(Object change listings)
■ ■ ■ ■

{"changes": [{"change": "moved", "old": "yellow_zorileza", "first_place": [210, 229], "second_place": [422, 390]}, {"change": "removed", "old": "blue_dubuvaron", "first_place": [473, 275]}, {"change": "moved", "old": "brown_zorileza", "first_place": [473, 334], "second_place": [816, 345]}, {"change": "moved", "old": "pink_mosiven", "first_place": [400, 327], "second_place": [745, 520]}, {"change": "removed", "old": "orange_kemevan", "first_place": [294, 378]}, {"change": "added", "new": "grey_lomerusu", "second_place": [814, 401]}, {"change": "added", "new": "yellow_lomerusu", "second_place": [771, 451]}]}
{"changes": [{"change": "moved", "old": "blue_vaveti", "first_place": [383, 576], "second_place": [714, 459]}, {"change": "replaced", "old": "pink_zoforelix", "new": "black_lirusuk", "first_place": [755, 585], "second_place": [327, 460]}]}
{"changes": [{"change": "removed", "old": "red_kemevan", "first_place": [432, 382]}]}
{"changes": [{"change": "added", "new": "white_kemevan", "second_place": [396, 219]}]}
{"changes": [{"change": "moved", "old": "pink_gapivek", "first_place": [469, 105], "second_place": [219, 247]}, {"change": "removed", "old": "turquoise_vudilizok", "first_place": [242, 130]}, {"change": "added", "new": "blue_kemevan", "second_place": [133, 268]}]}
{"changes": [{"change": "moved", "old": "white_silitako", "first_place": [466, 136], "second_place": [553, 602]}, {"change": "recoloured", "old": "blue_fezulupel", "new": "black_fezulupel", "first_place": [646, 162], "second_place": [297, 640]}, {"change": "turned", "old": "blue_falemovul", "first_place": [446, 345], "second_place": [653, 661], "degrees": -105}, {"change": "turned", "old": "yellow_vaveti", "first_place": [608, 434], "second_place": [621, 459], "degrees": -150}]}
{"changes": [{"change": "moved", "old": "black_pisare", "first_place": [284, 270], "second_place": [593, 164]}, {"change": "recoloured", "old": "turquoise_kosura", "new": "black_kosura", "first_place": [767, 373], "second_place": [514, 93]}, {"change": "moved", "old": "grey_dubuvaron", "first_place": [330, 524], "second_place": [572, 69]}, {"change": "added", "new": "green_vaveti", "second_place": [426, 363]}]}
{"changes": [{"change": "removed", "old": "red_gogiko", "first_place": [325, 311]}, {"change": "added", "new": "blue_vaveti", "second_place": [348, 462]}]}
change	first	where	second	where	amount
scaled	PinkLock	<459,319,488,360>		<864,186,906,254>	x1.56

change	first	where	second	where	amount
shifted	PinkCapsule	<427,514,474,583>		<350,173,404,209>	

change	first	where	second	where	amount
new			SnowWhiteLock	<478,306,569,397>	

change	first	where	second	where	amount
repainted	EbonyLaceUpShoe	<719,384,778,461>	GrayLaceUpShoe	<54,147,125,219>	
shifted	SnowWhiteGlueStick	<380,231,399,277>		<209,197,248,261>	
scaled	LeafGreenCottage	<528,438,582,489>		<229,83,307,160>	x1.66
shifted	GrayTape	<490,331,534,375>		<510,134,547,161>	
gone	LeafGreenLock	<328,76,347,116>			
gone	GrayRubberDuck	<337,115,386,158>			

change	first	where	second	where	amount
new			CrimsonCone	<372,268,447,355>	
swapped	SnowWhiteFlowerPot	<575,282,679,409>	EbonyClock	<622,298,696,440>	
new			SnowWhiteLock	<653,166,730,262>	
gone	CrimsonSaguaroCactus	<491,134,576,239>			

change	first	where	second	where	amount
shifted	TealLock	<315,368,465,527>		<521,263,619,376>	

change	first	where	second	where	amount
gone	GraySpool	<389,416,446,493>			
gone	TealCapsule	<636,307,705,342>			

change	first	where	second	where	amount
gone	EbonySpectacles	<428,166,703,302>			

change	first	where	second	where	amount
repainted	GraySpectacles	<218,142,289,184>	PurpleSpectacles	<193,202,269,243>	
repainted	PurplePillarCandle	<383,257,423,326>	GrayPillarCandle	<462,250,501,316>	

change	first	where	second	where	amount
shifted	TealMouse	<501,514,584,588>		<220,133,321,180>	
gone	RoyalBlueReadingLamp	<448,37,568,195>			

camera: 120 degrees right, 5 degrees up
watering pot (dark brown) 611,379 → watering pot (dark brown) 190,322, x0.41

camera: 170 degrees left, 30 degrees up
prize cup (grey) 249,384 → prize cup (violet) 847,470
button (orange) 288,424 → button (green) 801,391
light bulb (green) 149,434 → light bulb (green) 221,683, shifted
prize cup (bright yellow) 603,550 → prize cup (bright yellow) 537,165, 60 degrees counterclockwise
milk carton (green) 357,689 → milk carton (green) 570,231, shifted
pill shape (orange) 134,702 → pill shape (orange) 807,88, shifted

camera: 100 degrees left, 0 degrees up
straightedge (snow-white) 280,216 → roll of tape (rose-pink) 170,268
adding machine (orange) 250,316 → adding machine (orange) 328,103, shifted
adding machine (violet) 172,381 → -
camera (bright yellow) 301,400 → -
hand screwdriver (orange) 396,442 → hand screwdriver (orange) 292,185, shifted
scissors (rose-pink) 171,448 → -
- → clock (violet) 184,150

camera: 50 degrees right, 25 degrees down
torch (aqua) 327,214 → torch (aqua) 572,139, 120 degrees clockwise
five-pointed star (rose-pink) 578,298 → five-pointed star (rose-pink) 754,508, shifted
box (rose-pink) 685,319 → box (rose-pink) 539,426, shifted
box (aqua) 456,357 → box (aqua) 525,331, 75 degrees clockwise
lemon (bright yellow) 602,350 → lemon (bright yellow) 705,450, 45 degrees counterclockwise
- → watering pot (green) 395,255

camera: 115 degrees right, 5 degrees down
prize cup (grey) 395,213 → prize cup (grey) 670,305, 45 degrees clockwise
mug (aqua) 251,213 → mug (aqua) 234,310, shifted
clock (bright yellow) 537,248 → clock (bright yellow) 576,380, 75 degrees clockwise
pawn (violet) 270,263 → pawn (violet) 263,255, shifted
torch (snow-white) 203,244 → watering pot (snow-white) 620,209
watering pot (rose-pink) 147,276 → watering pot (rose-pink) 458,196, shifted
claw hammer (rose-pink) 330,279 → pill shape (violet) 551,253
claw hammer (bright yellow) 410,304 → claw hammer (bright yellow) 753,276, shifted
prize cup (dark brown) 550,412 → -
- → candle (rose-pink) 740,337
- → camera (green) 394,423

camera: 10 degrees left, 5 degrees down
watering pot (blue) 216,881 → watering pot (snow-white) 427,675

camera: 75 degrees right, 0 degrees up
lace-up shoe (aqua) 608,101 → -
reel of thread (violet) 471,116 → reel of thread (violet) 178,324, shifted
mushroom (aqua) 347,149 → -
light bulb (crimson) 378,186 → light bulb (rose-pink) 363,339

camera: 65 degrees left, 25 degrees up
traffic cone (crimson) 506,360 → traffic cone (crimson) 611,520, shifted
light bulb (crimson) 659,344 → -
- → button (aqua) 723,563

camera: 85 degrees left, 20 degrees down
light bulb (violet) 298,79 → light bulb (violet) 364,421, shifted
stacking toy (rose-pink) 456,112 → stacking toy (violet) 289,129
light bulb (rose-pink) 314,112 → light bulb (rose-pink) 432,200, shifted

■ ■ ■ ■

### WORK REQUIRED
Transcribe the data above so that every line matches exactly.

### RESPONSE TO THIS EXERCISE
{"changes": [{"change": "moved", "old": "yellow_zorileza", "first_place": [210, 229], "second_place": [422, 390]}, {"change": "removed", "old": "blue_dubuvaron", "first_place": [473, 275]}, {"change": "moved", "old": "brown_zorileza", "first_place": [473, 334], "second_place": [816, 345]}, {"change": "moved", "old": "pink_mosiven", "first_place": [400, 327], "second_place": [745, 520]}, {"change": "removed", "old": "orange_kemevan", "first_place": [294, 378]}, {"change": "added", "new": "grey_lomerusu", "second_place": [814, 401]}, {"change": "added", "new": "yellow_lomerusu", "second_place": [771, 451]}]}
{"changes": [{"change": "moved", "old": "blue_vaveti", "first_place": [383, 576], "second_place": [714, 459]}, {"change": "replaced", "old": "pink_zoforelix", "new": "black_lirusuk", "first_place": [755, 585], "second_place": [327, 460]}]}
{"changes": [{"change": "removed", "old": "red_kemevan", "first_place": [432, 382]}]}
{"changes": [{"change": "added", "new": "white_kemevan", "second_place": [396, 219]}]}
{"changes": [{"change": "moved", "old": "pink_gapivek", "first_place": [469, 105], "second_place": [219, 247]}, {"change": "removed", "old": "turquoise_vudilizok", "first_place": [242, 130]}, {"change": "added", "new": "blue_kemevan", "second_place": [133, 268]}]}
{"changes": [{"change": "moved", "old": "white_silitako", "first_place": [466, 136], "second_place": [553, 602]}, {"change": "recoloured", "old": "blue_fezulupel", "new": "black_fezulupel", "first_place": [646, 162], "second_place": [297, 640]}, {"change": "turned", "old": "blue_falemovul", "first_place": [446, 345], "second_place": [653, 661], "degrees": -105}, {"change": "turned", "old": "yellow_vaveti", "first_place": [608, 434], "second_place": [621, 459], "degrees": -150}]}
{"changes": [{"change": "moved", "old": "black_pisare", "first_place": [284, 270], "second_place": [593, 164]}, {"change": "recoloured", "old": "turquoise_kosura", "new": "black_kosura", "first_place": [767, 373], "second_place": [514, 93]}, {"change": "moved", "old": "grey_dubuvaron", "first_place": [330, 524], "second_place": [572, 69]}, {"change": "added", "new": "green_vaveti", "second_place": [426, 363]}]}
{"changes": [{"change": "removed", "old": "red_gogiko", "first_place": [325, 311]}, {"change": "added", "new": "blue_vaveti", "second_place": [348, 462]}]}
change	first	where	second	where	amount
scaled	PinkLock	<459,319,488,360>		<864,186,906,254>	x1.56

change	first	where	second	where	amount
shifted	PinkCapsule	<427,514,474,583>		<350,173,404,209>	

change	first	where	second	where	amount
new			SnowWhiteLock	<478,306,569,397>	

change	first	where	second	where	amount
repainted	EbonyLaceUpShoe	<719,384,778,461>	GrayLaceUpShoe	<54,147,125,219>	
shifted	SnowWhiteGlueStick	<380,231,399,277>		<209,197,248,261>	
scaled	LeafGreenCottage	<528,438,582,489>		<229,83,307,160>	x1.66
shifted	GrayTape	<490,331,534,375>		<510,134,547,161>	
gone	LeafGreenLock	<328,76,347,116>			
gone	GrayRubberDuck	<337,115,386,158>			

change	first	where	second	where	amount
new			CrimsonCone	<372,268,447,355>	
swapped	SnowWhiteFlowerPot	<575,282,679,409>	EbonyClock	<622,298,696,440>	
new			SnowWhiteLock	<653,166,730,262>	
gone	CrimsonSaguaroCactus	<491,134,576,239>			

change	first	where	second	where	amount
shifted	TealLock	<315,368,465,527>		<521,263,619,376>	

change	first	where	second	where	amount
gone	GraySpool	<389,416,446,493>			
gone	TealCapsule	<636,307,705,342>			

change	first	where	second	where	amount
gone	EbonySpectacles	<428,166,703,302>			

change	first	where	second	where	amount
repainted	GraySpectacles	<218,142,289,184>	PurpleSpectacles	<193,202,269,243>	
repainted	PurplePillarCandle	<383,257,423,326>	GrayPillarCandle	<462,250,501,316>	

change	first	where	second	where	amount
shifted	TealMouse	<501,514,584,588>		<220,133,321,180>	
gone	RoyalBlueReadingLamp	<448,37,568,195>			

camera: 120 degrees right, 5 degrees up
watering pot (dark brown) 611,379 → watering pot (dark brown) 190,322, x0.41

camera: 170 degrees left, 30 degrees up
prize cup (grey) 249,384 → prize cup (violet) 847,470
button (orange) 288,424 → button (green) 801,391
light bulb (green) 149,434 → light bulb (green) 221,683, shifted
prize cup (bright yellow) 603,550 → prize cup (bright yellow) 537,165, 60 degrees counterclockwise
milk carton (green) 357,689 → milk carton (green) 570,231, shifted
pill shape (orange) 134,702 → pill shape (orange) 807,88, shifted

camera: 100 degrees left, 0 degrees up
straightedge (snow-white) 280,216 → roll of tape (rose-pink) 170,268
adding machine (orange) 250,316 → adding machine (orange) 328,103, shifted
adding machine (violet) 172,381 → -
camera (bright yellow) 301,400 → -
hand screwdriver (orange) 396,442 → hand screwdriver (orange) 292,185, shifted
scissors (rose-pink) 171,448 → -
- → clock (violet) 184,150

camera: 50 degrees right, 25 degrees down
torch (aqua) 327,214 → torch (aqua) 572,139, 120 degrees clockwise
five-pointed star (rose-pink) 578,298 → five-pointed star (rose-pink) 754,508, shifted
box (rose-pink) 685,319 → box (rose-pink) 539,426, shifted
box (aqua) 456,357 → box (aqua) 525,331, 75 degrees clockwise
lemon (bright yellow) 602,350 → lemon (bright yellow) 705,450, 45 degrees counterclockwise
- → watering pot (green) 395,255

camera: 115 degrees right, 5 degrees down
prize cup (grey) 395,213 → prize cup (grey) 670,305, 45 degrees clockwise
mug (aqua) 251,213 → mug (aqua) 234,310, shifted
clock (bright yellow) 537,248 → clock (bright yellow) 576,380, 75 degrees clockwise
pawn (violet) 270,263 → pawn (violet) 263,255, shifted
torch (snow-white) 203,244 → watering pot (snow-white) 620,209
watering pot (rose-pink) 147,276 → watering pot (rose-pink) 458,196, shifted
claw hammer (rose-pink) 330,279 → pill shape (violet) 551,253
claw hammer (bright yellow) 410,304 → claw hammer (bright yellow) 753,276, shifted
prize cup (dark brown) 550,412 → -
- → candle (rose-pink) 740,337
- → camera (green) 394,423

camera: 10 degrees left, 5 degrees down
watering pot (blue) 216,881 → watering pot (snow-white) 427,675

camera: 75 degrees right, 0 degrees up
lace-up shoe (aqua) 608,101 → -
reel of thread (violet) 471,116 → reel of thread (violet) 178,324, shifted
mushroom (aqua) 347,149 → -
light bulb (crimson) 378,186 → light bulb (rose-pink) 363,339

camera: 65 degrees left, 25 degrees up
traffic cone (crimson) 506,360 → traffic cone (crimson) 611,520, shifted
light bulb (crimson) 659,344 → -
- → button (aqua) 723,563

camera: 85 degrees left, 20 degrees down
light bulb (violet) 298,79 → light bulb (violet) 364,421, shifted
stacking toy (rose-pink) 456,112 → stacking toy (violet) 289,129
light bulb (rose-pink) 314,112 → light bulb (rose-pink) 432,200, shifted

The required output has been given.